── Data section ──
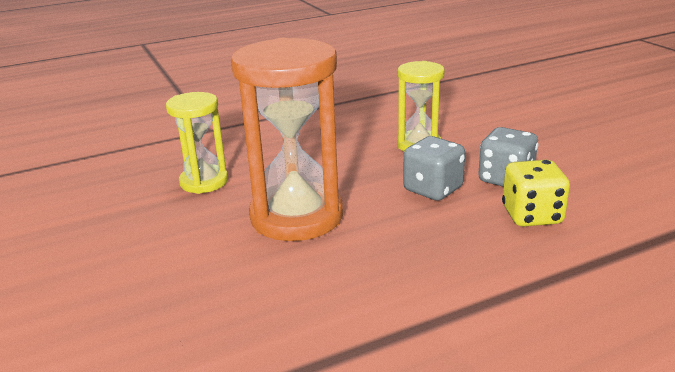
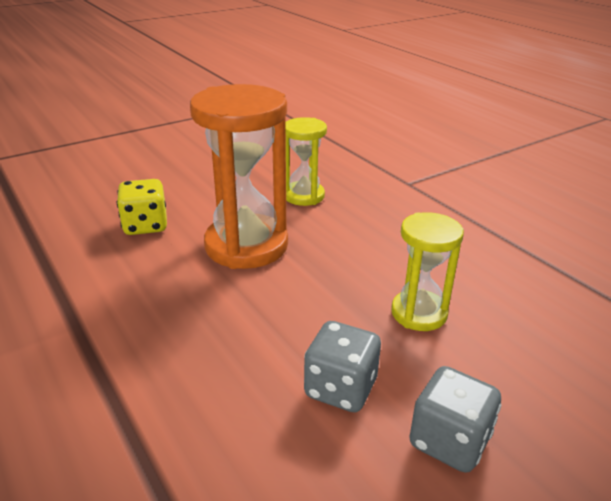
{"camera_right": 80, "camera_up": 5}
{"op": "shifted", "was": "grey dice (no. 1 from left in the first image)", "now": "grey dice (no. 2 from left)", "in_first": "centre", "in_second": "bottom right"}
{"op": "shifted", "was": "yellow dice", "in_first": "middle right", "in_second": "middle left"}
───
-- Problem description --
How many lines in the listing above have the word "shifted" in them? Count them and give the number alone.

-- Output --
2